◆ **The problem**
Turn the items below into a JSON list of strings with one string per line. Skip blank lines and leave out the pictures.

◆ **Material for the task**
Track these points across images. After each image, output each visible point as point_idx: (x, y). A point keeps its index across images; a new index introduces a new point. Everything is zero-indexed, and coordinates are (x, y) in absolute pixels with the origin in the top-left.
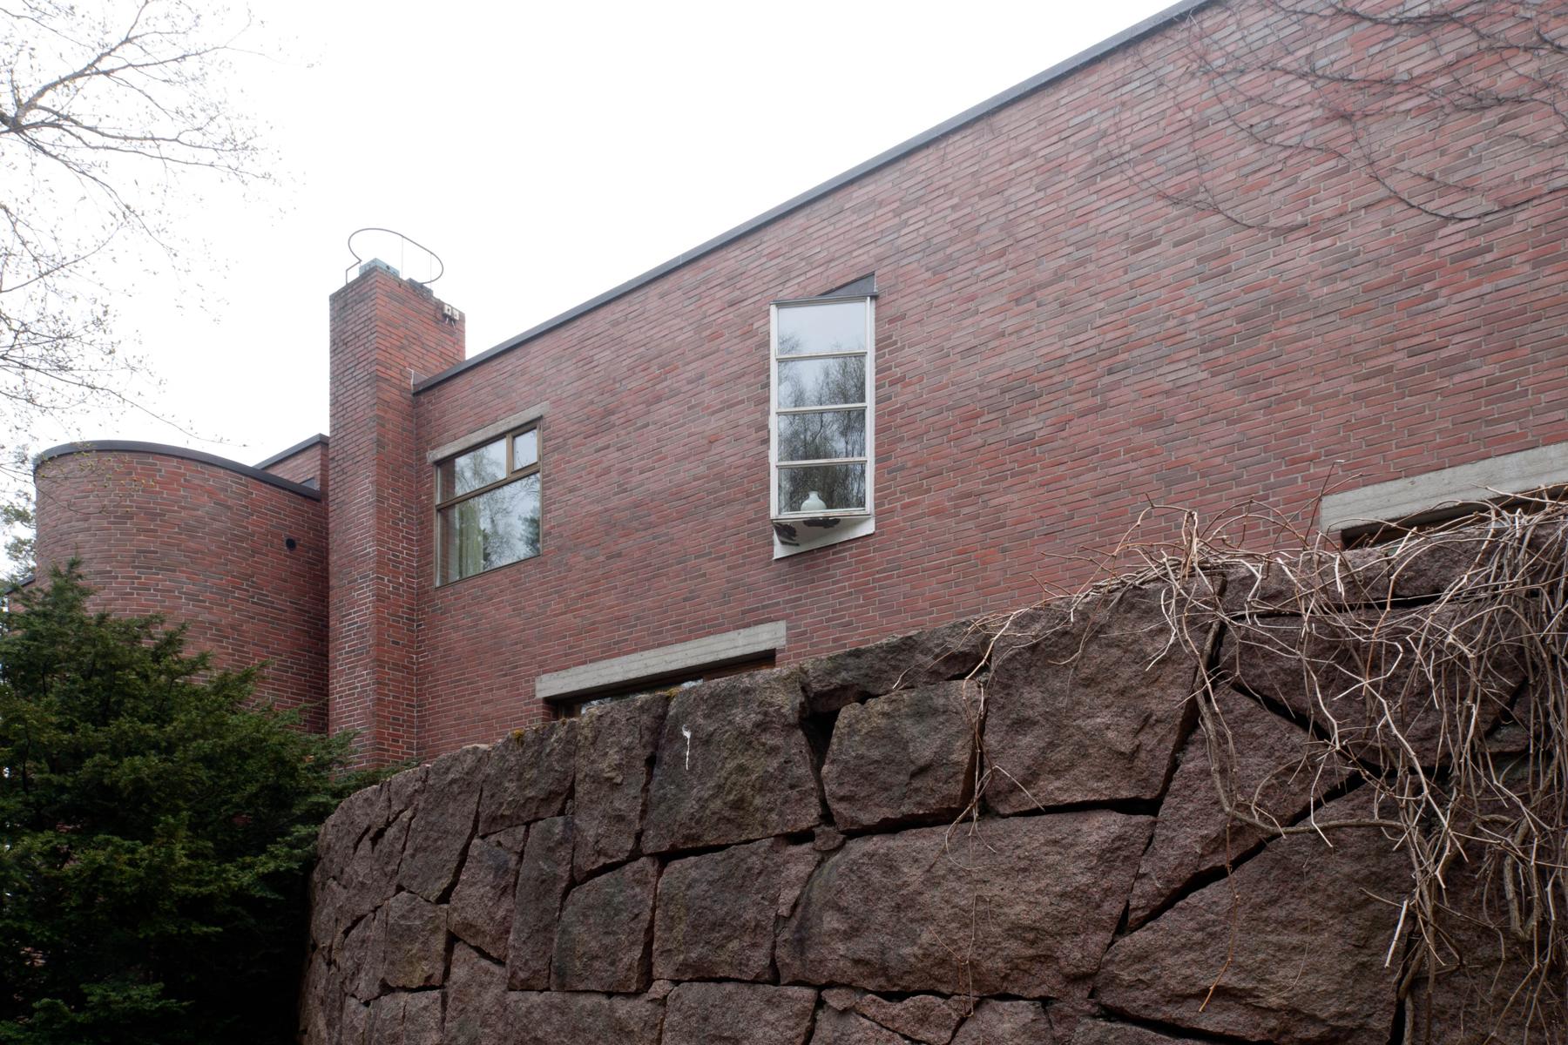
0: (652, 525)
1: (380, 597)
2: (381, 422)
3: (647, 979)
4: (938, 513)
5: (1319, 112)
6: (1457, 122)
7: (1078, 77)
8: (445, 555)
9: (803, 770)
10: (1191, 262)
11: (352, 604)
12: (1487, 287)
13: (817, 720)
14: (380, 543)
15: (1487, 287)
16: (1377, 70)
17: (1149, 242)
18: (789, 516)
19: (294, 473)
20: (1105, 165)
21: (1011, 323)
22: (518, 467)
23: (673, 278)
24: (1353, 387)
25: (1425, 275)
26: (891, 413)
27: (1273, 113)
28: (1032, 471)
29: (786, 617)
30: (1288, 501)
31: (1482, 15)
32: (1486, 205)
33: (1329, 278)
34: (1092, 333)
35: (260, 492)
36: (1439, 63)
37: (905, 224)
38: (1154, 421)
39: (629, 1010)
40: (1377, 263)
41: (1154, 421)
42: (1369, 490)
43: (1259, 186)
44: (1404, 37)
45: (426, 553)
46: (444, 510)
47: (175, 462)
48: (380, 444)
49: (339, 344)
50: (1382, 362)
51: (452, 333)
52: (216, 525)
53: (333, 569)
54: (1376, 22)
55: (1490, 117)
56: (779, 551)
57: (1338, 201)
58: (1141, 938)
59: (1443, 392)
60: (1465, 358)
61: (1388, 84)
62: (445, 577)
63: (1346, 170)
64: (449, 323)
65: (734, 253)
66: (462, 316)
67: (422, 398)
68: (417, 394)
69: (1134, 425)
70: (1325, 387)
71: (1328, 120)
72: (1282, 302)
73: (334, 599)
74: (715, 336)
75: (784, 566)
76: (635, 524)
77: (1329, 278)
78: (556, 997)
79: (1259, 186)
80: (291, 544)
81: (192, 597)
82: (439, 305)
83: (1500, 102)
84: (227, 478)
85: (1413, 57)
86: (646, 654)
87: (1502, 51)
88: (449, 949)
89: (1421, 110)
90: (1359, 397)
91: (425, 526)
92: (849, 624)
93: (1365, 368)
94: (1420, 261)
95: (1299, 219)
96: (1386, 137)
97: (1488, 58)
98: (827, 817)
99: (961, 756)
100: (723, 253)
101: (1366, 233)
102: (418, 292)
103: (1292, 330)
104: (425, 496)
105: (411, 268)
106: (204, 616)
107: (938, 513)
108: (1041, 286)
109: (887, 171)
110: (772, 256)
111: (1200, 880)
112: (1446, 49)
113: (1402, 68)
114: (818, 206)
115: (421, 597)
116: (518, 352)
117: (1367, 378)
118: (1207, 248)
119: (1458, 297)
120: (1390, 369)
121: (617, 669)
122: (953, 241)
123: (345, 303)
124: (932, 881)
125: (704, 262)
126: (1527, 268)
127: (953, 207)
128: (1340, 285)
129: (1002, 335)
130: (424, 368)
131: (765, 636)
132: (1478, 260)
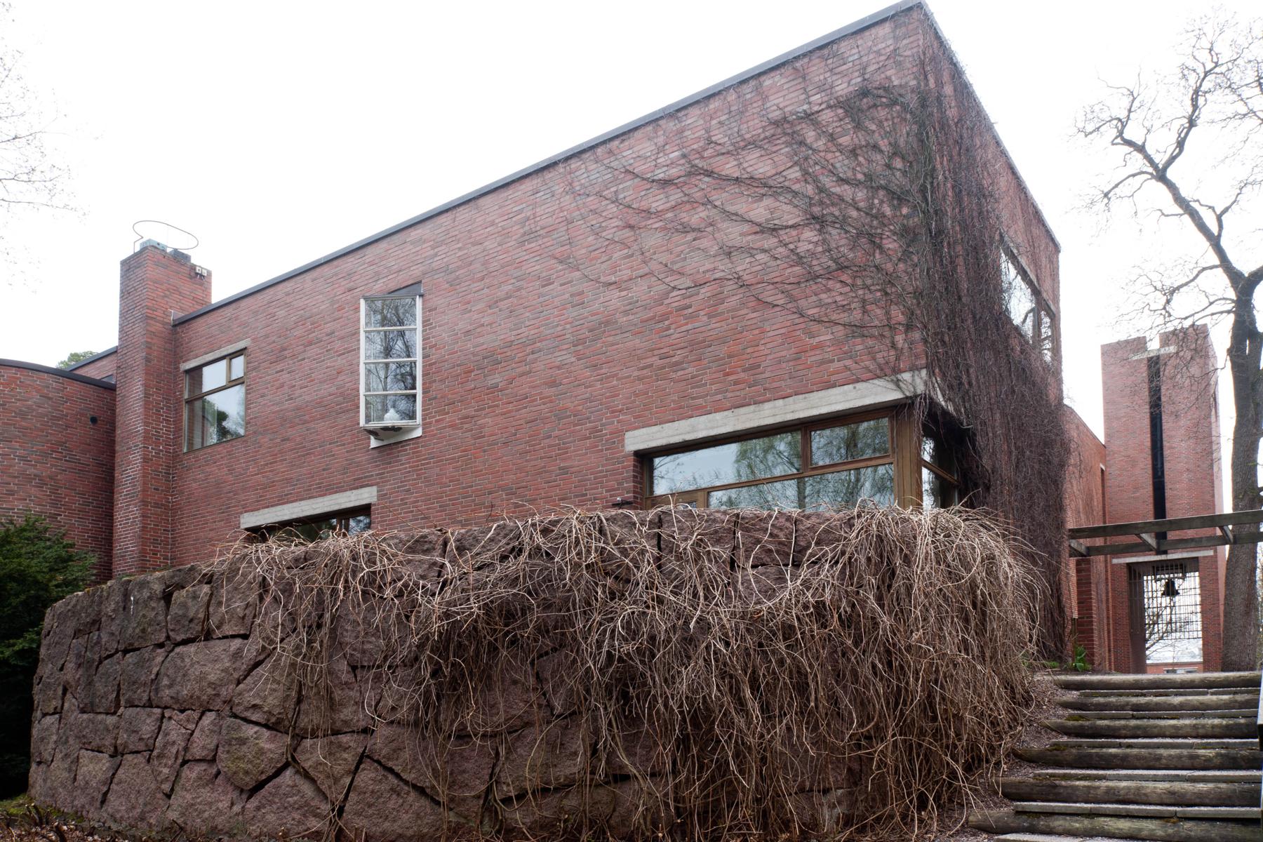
0: (305, 422)
1: (146, 460)
2: (149, 346)
3: (118, 706)
4: (453, 426)
5: (620, 223)
6: (677, 238)
7: (517, 184)
8: (191, 430)
9: (161, 618)
10: (567, 296)
11: (129, 463)
12: (690, 327)
13: (167, 597)
14: (146, 424)
15: (690, 327)
16: (644, 205)
17: (548, 282)
18: (374, 425)
19: (92, 372)
20: (529, 236)
21: (486, 320)
22: (234, 378)
23: (318, 270)
24: (636, 373)
25: (665, 317)
26: (431, 365)
27: (601, 219)
28: (497, 406)
29: (377, 484)
30: (611, 433)
31: (685, 183)
32: (689, 284)
33: (626, 313)
34: (524, 329)
35: (72, 388)
36: (668, 205)
37: (436, 255)
38: (553, 383)
39: (111, 720)
40: (645, 307)
41: (553, 383)
42: (644, 430)
43: (596, 258)
44: (655, 189)
45: (178, 429)
46: (189, 402)
47: (13, 371)
48: (148, 360)
49: (125, 293)
50: (649, 361)
51: (202, 285)
52: (40, 410)
53: (118, 439)
54: (644, 179)
55: (690, 237)
56: (374, 443)
57: (629, 272)
58: (241, 686)
59: (672, 380)
60: (682, 363)
61: (648, 212)
62: (191, 444)
63: (632, 255)
64: (200, 279)
65: (350, 259)
66: (209, 273)
67: (179, 329)
68: (175, 326)
69: (545, 383)
70: (626, 372)
71: (625, 227)
72: (607, 323)
73: (118, 460)
74: (340, 309)
75: (376, 453)
76: (297, 420)
77: (626, 313)
78: (91, 716)
79: (596, 258)
80: (94, 420)
81: (23, 458)
82: (193, 267)
83: (694, 230)
84: (50, 380)
85: (658, 201)
86: (303, 503)
87: (693, 203)
88: (64, 694)
89: (664, 229)
90: (640, 379)
91: (178, 412)
92: (409, 490)
93: (643, 363)
94: (661, 310)
95: (613, 279)
96: (652, 240)
97: (688, 206)
98: (168, 638)
99: (201, 615)
100: (344, 259)
101: (640, 290)
102: (179, 258)
103: (611, 339)
104: (178, 390)
105: (172, 241)
106: (31, 471)
107: (453, 426)
108: (501, 300)
109: (428, 223)
110: (371, 264)
111: (257, 664)
112: (671, 198)
113: (654, 205)
114: (395, 237)
115: (175, 457)
116: (234, 306)
117: (643, 369)
118: (573, 290)
119: (679, 330)
120: (651, 365)
121: (286, 512)
122: (459, 268)
123: (130, 267)
124: (192, 665)
125: (335, 263)
126: (705, 318)
127: (460, 249)
128: (631, 317)
129: (483, 325)
130: (181, 308)
131: (366, 495)
132: (686, 312)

◆ **Expected answer**
[
  "Track these points across images. After each image, output each visible point as point_idx: (x, y). A point keeps its index across images; a new index introduces a new point. Everything is zero-indexed, and coordinates are (x, y) in absolute pixels with the origin in the top-left.",
  "0: (652, 525)",
  "1: (380, 597)",
  "2: (381, 422)",
  "3: (647, 979)",
  "4: (938, 513)",
  "5: (1319, 112)",
  "6: (1457, 122)",
  "7: (1078, 77)",
  "8: (445, 555)",
  "9: (803, 770)",
  "10: (1191, 262)",
  "11: (352, 604)",
  "12: (1487, 287)",
  "13: (817, 720)",
  "14: (380, 543)",
  "15: (1487, 287)",
  "16: (1377, 70)",
  "17: (1149, 242)",
  "18: (789, 516)",
  "19: (294, 473)",
  "20: (1105, 165)",
  "21: (1011, 323)",
  "22: (518, 467)",
  "23: (673, 278)",
  "24: (1353, 387)",
  "25: (1425, 275)",
  "26: (891, 413)",
  "27: (1273, 113)",
  "28: (1032, 471)",
  "29: (786, 617)",
  "30: (1288, 501)",
  "31: (1482, 15)",
  "32: (1486, 205)",
  "33: (1329, 278)",
  "34: (1092, 333)",
  "35: (260, 492)",
  "36: (1439, 63)",
  "37: (905, 224)",
  "38: (1154, 421)",
  "39: (629, 1010)",
  "40: (1377, 263)",
  "41: (1154, 421)",
  "42: (1369, 490)",
  "43: (1259, 186)",
  "44: (1404, 37)",
  "45: (426, 553)",
  "46: (444, 510)",
  "47: (175, 462)",
  "48: (380, 444)",
  "49: (339, 344)",
  "50: (1382, 362)",
  "51: (452, 333)",
  "52: (216, 525)",
  "53: (333, 569)",
  "54: (1376, 22)",
  "55: (1490, 117)",
  "56: (779, 551)",
  "57: (1338, 201)",
  "58: (1141, 938)",
  "59: (1443, 392)",
  "60: (1465, 358)",
  "61: (1388, 84)",
  "62: (445, 577)",
  "63: (1346, 170)",
  "64: (449, 323)",
  "65: (734, 253)",
  "66: (462, 316)",
  "67: (422, 398)",
  "68: (417, 394)",
  "69: (1134, 425)",
  "70: (1325, 387)",
  "71: (1328, 120)",
  "72: (1282, 302)",
  "73: (334, 599)",
  "74: (715, 336)",
  "75: (784, 566)",
  "76: (635, 524)",
  "77: (1329, 278)",
  "78: (556, 997)",
  "79: (1259, 186)",
  "80: (291, 544)",
  "81: (192, 597)",
  "82: (439, 305)",
  "83: (1500, 102)",
  "84: (227, 478)",
  "85: (1413, 57)",
  "86: (646, 654)",
  "87: (1502, 51)",
  "88: (449, 949)",
  "89: (1421, 110)",
  "90: (1359, 397)",
  "91: (425, 526)",
  "92: (849, 624)",
  "93: (1365, 368)",
  "94: (1420, 261)",
  "95: (1299, 219)",
  "96: (1386, 137)",
  "97: (1488, 58)",
  "98: (827, 817)",
  "99: (961, 756)",
  "100: (723, 253)",
  "101: (1366, 233)",
  "102: (418, 292)",
  "103: (1292, 330)",
  "104: (425, 496)",
  "105: (411, 268)",
  "106: (204, 616)",
  "107: (938, 513)",
  "108: (1041, 286)",
  "109: (887, 171)",
  "110: (772, 256)",
  "111: (1200, 880)",
  "112: (1446, 49)",
  "113: (1402, 68)",
  "114: (818, 206)",
  "115: (421, 597)",
  "116: (518, 352)",
  "117: (1367, 378)",
  "118: (1207, 248)",
  "119: (1458, 297)",
  "120: (1390, 369)",
  "121: (617, 669)",
  "122: (953, 241)",
  "123: (345, 303)",
  "124: (932, 881)",
  "125: (704, 262)",
  "126: (1527, 268)",
  "127: (953, 207)",
  "128: (1340, 285)",
  "129: (1002, 335)",
  "130: (424, 368)",
  "131: (765, 636)",
  "132: (1478, 260)",
  "0: (305, 422)",
  "1: (146, 460)",
  "2: (149, 346)",
  "3: (118, 706)",
  "4: (453, 426)",
  "5: (620, 223)",
  "6: (677, 238)",
  "7: (517, 184)",
  "8: (191, 430)",
  "9: (161, 618)",
  "10: (567, 296)",
  "11: (129, 463)",
  "12: (690, 327)",
  "13: (167, 597)",
  "14: (146, 424)",
  "15: (690, 327)",
  "16: (644, 205)",
  "17: (548, 282)",
  "18: (374, 425)",
  "19: (92, 372)",
  "20: (529, 236)",
  "21: (486, 320)",
  "22: (234, 378)",
  "23: (318, 270)",
  "24: (636, 373)",
  "25: (665, 317)",
  "26: (431, 365)",
  "27: (601, 219)",
  "28: (497, 406)",
  "29: (377, 484)",
  "30: (611, 433)",
  "31: (685, 183)",
  "32: (689, 284)",
  "33: (626, 313)",
  "34: (524, 329)",
  "35: (72, 388)",
  "36: (668, 205)",
  "37: (436, 255)",
  "38: (553, 383)",
  "39: (111, 720)",
  "40: (645, 307)",
  "41: (553, 383)",
  "42: (644, 430)",
  "43: (596, 258)",
  "44: (655, 189)",
  "45: (178, 429)",
  "46: (189, 402)",
  "47: (13, 371)",
  "48: (148, 360)",
  "49: (125, 293)",
  "50: (649, 361)",
  "51: (202, 285)",
  "52: (40, 410)",
  "53: (118, 439)",
  "54: (644, 179)",
  "55: (690, 237)",
  "56: (374, 443)",
  "57: (629, 272)",
  "58: (241, 686)",
  "59: (672, 380)",
  "60: (682, 363)",
  "61: (648, 212)",
  "62: (191, 444)",
  "63: (632, 255)",
  "64: (200, 279)",
  "65: (350, 259)",
  "66: (209, 273)",
  "67: (179, 329)",
  "68: (175, 326)",
  "69: (545, 383)",
  "70: (626, 372)",
  "71: (625, 227)",
  "72: (607, 323)",
  "73: (118, 460)",
  "74: (340, 309)",
  "75: (376, 453)",
  "76: (297, 420)",
  "77: (626, 313)",
  "78: (91, 716)",
  "79: (596, 258)",
  "80: (94, 420)",
  "81: (23, 458)",
  "82: (193, 267)",
  "83: (694, 230)",
  "84: (50, 380)",
  "85: (658, 201)",
  "86: (303, 503)",
  "87: (693, 203)",
  "88: (64, 694)",
  "89: (664, 229)",
  "90: (640, 379)",
  "91: (178, 412)",
  "92: (409, 490)",
  "93: (643, 363)",
  "94: (661, 310)",
  "95: (613, 279)",
  "96: (652, 240)",
  "97: (688, 206)",
  "98: (168, 638)",
  "99: (201, 615)",
  "100: (344, 259)",
  "101: (640, 290)",
  "102: (179, 258)",
  "103: (611, 339)",
  "104: (178, 390)",
  "105: (172, 241)",
  "106: (31, 471)",
  "107: (453, 426)",
  "108: (501, 300)",
  "109: (428, 223)",
  "110: (371, 264)",
  "111: (257, 664)",
  "112: (671, 198)",
  "113: (654, 205)",
  "114: (395, 237)",
  "115: (175, 457)",
  "116: (234, 306)",
  "117: (643, 369)",
  "118: (573, 290)",
  "119: (679, 330)",
  "120: (651, 365)",
  "121: (286, 512)",
  "122: (459, 268)",
  "123: (130, 267)",
  "124: (192, 665)",
  "125: (335, 263)",
  "126: (705, 318)",
  "127: (460, 249)",
  "128: (631, 317)",
  "129: (483, 325)",
  "130: (181, 308)",
  "131: (366, 495)",
  "132: (686, 312)"
]